--- GIVEN RECORDS ---

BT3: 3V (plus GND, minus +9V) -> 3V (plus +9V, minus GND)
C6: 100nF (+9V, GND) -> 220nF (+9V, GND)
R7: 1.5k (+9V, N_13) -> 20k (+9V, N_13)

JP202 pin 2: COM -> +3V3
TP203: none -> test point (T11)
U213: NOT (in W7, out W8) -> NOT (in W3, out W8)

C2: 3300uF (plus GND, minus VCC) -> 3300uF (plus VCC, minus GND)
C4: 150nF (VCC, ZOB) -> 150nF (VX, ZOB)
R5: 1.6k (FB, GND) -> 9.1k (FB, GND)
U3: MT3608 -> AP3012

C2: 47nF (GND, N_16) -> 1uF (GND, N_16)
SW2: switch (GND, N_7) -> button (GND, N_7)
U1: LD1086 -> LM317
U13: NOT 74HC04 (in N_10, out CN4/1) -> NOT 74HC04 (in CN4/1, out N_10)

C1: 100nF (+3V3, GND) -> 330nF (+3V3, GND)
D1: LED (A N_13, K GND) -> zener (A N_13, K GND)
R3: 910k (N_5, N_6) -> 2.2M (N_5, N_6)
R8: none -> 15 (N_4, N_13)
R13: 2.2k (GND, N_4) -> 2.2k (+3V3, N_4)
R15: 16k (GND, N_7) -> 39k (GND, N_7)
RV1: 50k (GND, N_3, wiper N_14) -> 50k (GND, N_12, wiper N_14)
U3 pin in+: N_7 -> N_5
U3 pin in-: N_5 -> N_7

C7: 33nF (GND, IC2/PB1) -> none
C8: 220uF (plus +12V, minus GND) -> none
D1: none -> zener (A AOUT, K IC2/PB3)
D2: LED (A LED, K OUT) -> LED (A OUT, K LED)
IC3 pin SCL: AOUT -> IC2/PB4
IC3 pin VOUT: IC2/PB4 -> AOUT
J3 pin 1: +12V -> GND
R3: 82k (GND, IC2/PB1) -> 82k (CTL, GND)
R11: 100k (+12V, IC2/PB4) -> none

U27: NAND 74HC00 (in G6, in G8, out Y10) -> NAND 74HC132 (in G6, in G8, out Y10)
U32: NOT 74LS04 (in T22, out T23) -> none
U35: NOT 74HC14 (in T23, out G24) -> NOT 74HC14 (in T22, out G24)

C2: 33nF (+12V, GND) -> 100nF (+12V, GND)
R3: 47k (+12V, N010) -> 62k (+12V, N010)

---

> [WHAT YOU WILL DO]: Find the word "zener" in the entries. Copy each line that holds it.

> [SOLUTION TO THIS EXERCISE]:
D1: LED (A N_13, K GND) -> zener (A N_13, K GND)
D1: none -> zener (A AOUT, K IC2/PB3)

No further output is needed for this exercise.